Before-and-after object lists
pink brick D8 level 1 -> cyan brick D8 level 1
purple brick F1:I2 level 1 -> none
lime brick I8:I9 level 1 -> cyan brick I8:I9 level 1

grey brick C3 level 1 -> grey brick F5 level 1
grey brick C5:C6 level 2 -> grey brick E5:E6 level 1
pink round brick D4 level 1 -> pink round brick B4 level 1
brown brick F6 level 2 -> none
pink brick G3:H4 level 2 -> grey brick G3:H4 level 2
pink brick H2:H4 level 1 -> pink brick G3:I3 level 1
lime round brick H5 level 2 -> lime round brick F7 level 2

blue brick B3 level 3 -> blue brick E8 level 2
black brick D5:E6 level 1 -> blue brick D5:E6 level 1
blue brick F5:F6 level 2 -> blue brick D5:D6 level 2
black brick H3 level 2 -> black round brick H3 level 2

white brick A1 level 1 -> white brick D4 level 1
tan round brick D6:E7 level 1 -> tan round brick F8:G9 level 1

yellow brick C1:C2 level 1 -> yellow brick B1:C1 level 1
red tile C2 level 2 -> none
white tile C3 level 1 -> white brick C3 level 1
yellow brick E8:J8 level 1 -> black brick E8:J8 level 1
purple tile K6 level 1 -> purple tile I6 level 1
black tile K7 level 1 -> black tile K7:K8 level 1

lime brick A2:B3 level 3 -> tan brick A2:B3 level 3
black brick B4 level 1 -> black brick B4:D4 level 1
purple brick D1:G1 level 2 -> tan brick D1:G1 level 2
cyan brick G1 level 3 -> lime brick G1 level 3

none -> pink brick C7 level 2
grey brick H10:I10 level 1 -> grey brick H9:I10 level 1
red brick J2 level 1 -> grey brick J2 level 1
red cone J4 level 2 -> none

» **EXERCISE**:
Please print exactly what appears from the first line of the data through the line with "lime round brick H5", including both of those lines and nothing past them.

» **RESPONSE**:
pink brick D8 level 1 -> cyan brick D8 level 1
purple brick F1:I2 level 1 -> none
lime brick I8:I9 level 1 -> cyan brick I8:I9 level 1

grey brick C3 level 1 -> grey brick F5 level 1
grey brick C5:C6 level 2 -> grey brick E5:E6 level 1
pink round brick D4 level 1 -> pink round brick B4 level 1
brown brick F6 level 2 -> none
pink brick G3:H4 level 2 -> grey brick G3:H4 level 2
pink brick H2:H4 level 1 -> pink brick G3:I3 level 1
lime round brick H5 level 2 -> lime round brick F7 level 2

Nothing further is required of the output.